◆ **Your goal**: Your answer should be the full data, transcribed exactly, with no pictures in it.

◆ **Source data**:

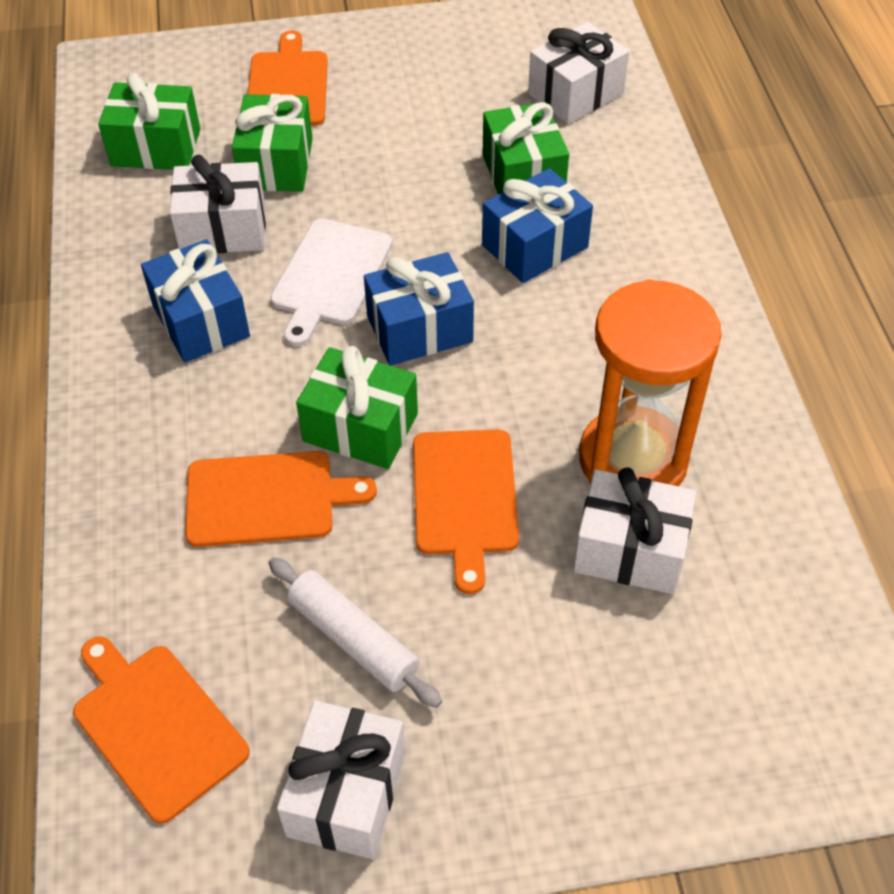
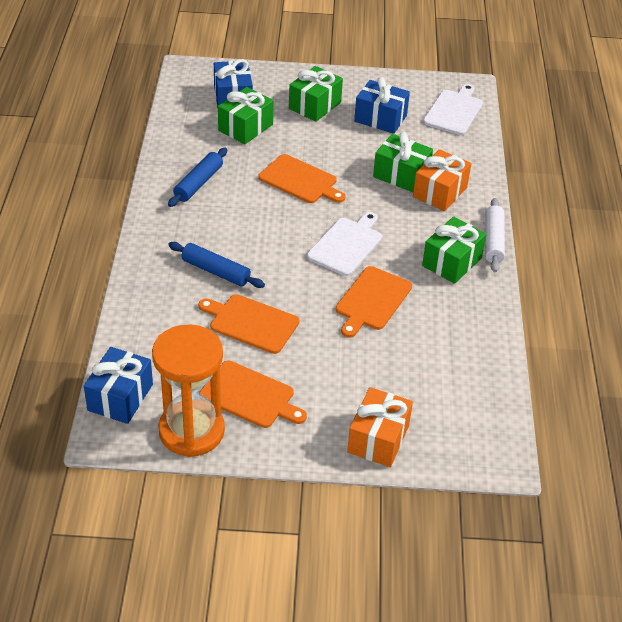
blue rolling pin: 0 -> 2
orange gift: 0 -> 2
white cutting board: 1 -> 2
white gift: 4 -> 0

◆ **Completed task**:
blue rolling pin: 0 -> 2
orange gift: 0 -> 2
white cutting board: 1 -> 2
white gift: 4 -> 0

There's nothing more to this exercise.